(Records for the exercise)

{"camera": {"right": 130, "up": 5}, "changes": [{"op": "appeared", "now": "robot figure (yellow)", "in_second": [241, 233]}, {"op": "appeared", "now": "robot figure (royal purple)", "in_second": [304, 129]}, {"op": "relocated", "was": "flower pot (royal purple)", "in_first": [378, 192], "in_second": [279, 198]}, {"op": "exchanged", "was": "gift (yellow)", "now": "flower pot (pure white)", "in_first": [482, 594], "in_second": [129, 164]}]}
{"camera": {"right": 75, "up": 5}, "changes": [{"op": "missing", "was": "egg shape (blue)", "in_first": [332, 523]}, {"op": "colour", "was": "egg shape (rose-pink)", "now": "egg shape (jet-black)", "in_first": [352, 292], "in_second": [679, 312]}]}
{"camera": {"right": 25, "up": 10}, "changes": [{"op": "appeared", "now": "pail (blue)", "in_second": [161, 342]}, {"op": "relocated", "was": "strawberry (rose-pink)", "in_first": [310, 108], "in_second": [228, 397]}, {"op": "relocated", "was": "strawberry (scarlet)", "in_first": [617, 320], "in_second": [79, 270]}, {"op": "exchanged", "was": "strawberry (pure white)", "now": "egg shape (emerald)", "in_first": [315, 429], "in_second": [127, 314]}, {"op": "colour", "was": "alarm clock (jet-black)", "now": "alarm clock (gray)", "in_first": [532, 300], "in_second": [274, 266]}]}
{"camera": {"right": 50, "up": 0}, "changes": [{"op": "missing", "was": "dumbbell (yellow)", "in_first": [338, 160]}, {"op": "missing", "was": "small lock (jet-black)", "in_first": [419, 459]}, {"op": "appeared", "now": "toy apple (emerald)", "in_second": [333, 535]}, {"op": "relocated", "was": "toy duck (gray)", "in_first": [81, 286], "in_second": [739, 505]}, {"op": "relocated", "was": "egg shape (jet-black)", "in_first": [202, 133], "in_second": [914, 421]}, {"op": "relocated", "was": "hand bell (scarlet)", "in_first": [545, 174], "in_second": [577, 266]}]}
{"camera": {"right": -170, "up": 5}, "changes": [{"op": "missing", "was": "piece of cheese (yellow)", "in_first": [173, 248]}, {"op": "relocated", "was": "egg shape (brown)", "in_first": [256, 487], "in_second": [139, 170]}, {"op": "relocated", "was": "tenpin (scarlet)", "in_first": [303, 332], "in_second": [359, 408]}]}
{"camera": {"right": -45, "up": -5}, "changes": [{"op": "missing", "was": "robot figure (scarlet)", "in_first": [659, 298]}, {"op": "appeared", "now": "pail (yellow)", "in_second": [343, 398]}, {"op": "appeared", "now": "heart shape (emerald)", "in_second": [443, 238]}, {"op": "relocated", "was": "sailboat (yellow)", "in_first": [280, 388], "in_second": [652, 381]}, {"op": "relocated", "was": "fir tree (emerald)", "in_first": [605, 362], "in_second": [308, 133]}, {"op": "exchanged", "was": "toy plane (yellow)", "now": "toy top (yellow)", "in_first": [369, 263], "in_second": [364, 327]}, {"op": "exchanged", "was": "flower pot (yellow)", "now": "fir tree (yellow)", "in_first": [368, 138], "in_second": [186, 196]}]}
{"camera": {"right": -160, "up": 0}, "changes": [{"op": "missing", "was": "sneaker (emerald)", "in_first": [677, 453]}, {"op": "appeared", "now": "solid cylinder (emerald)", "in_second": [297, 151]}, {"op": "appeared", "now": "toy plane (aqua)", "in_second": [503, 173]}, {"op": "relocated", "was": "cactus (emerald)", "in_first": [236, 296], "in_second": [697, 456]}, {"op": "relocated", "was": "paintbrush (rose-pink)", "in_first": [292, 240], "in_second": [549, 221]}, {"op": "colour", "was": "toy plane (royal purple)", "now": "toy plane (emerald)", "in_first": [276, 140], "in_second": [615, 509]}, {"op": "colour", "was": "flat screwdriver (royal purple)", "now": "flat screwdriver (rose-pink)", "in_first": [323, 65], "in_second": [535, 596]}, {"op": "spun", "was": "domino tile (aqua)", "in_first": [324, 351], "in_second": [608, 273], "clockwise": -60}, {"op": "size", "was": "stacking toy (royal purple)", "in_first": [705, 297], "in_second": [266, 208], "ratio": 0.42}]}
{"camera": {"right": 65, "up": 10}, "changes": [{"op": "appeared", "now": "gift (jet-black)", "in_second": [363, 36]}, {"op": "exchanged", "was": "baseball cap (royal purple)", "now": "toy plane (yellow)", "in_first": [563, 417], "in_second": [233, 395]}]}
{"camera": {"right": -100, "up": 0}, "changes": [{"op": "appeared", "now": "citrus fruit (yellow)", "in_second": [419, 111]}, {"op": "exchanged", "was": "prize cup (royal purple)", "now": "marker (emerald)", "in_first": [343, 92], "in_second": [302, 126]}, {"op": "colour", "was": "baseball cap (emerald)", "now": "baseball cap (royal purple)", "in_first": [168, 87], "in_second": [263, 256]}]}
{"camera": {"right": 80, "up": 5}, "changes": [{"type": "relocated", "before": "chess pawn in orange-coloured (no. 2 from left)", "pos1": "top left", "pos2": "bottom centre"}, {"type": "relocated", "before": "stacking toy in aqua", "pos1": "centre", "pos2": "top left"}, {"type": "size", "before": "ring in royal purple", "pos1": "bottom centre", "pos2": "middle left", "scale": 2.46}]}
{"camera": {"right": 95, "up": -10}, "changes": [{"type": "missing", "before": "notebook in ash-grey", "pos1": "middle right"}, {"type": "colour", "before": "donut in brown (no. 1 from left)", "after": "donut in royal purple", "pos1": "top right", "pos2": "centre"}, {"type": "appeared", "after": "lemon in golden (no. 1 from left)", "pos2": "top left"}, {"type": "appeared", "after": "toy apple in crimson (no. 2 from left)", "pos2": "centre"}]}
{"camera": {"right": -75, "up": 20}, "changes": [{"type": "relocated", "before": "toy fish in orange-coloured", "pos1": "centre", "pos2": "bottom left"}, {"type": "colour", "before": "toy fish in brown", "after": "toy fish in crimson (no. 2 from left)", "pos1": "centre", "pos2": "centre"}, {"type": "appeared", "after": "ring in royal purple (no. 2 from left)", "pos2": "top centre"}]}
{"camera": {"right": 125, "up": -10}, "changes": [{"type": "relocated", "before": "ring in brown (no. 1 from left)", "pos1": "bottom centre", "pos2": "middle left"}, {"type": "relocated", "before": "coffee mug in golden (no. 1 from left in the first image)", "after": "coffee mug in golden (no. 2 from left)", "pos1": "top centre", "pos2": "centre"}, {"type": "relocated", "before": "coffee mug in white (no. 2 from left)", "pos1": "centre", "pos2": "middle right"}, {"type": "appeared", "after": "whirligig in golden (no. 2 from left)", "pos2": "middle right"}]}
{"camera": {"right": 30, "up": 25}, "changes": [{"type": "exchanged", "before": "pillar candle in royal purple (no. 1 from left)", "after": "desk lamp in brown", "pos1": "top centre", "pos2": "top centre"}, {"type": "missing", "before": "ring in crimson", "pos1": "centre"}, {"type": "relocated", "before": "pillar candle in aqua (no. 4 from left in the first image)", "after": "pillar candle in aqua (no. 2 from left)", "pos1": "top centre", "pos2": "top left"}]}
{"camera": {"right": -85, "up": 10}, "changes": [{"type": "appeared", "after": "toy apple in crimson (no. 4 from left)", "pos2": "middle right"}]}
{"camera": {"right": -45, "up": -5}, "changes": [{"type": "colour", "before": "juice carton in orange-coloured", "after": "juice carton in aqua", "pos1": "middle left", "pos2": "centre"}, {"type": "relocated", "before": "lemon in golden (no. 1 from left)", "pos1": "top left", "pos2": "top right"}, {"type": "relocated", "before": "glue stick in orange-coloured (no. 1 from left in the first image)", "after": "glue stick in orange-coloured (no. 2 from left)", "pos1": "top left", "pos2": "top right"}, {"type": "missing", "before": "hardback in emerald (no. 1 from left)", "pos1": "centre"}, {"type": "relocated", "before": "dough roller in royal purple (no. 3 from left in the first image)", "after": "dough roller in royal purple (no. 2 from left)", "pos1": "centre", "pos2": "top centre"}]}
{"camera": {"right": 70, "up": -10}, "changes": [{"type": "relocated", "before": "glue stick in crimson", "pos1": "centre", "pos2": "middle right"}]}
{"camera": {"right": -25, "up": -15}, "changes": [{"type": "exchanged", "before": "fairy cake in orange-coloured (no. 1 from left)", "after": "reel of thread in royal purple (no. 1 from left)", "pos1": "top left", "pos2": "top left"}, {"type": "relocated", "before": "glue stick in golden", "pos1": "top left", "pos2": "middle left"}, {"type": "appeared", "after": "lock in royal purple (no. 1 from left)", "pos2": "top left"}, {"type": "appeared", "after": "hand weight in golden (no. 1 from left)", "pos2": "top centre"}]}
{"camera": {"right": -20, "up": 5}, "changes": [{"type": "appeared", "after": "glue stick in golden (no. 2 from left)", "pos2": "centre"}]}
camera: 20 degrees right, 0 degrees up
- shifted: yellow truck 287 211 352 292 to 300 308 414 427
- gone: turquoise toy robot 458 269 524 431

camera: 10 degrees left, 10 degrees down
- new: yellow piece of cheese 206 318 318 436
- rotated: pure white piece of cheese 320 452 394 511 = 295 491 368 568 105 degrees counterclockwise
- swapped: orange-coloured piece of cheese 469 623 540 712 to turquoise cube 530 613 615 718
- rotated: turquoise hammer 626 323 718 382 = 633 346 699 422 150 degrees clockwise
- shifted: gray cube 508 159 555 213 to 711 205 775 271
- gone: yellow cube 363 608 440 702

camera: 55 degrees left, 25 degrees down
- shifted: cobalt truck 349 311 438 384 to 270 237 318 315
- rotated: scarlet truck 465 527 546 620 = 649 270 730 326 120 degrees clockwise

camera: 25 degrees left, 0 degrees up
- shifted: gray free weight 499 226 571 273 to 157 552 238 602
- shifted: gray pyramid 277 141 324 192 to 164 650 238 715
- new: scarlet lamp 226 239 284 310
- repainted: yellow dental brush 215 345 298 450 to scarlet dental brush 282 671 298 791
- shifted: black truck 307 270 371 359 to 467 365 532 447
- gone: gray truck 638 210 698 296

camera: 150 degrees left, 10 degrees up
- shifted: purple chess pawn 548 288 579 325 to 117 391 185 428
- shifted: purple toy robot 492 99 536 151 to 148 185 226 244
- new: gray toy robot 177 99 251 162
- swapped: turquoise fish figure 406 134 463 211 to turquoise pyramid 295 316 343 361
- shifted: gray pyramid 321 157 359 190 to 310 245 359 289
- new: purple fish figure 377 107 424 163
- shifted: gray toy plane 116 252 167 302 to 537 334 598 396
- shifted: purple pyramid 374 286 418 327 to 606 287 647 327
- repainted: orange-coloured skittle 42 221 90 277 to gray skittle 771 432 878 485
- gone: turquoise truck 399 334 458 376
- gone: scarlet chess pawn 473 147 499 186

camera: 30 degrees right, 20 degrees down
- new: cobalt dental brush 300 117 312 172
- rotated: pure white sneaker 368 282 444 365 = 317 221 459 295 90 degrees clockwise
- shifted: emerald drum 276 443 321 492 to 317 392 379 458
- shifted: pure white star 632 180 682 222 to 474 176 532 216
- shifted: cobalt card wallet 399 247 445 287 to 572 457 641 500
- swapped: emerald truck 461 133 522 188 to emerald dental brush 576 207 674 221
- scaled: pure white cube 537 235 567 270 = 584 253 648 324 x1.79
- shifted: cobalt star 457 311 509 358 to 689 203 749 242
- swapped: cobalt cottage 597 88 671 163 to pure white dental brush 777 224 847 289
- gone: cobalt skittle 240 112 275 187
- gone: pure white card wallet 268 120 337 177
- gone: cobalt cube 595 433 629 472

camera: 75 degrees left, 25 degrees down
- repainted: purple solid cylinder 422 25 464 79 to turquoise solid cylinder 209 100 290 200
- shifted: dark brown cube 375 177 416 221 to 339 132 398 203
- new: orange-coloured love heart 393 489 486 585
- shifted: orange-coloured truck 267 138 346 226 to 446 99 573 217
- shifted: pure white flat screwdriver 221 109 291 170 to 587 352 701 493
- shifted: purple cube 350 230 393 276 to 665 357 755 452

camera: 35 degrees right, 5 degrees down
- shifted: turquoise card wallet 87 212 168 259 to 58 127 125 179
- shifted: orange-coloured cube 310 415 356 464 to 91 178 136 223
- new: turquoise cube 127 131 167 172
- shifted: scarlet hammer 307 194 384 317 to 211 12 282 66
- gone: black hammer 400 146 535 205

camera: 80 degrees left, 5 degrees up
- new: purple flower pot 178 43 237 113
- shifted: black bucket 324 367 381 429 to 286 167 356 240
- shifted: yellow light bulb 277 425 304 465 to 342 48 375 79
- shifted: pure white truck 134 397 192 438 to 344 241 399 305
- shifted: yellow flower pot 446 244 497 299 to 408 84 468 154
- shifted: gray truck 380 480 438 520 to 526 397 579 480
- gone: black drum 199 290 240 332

(End Records for the exercise)

> **What needs to be done**:
Reproduce every line from the entries that holds the word "wallet".

> **Answer to this exercise**:
- shifted: cobalt card wallet 399 247 445 287 to 572 457 641 500
- gone: pure white card wallet 268 120 337 177
- shifted: turquoise card wallet 87 212 168 259 to 58 127 125 179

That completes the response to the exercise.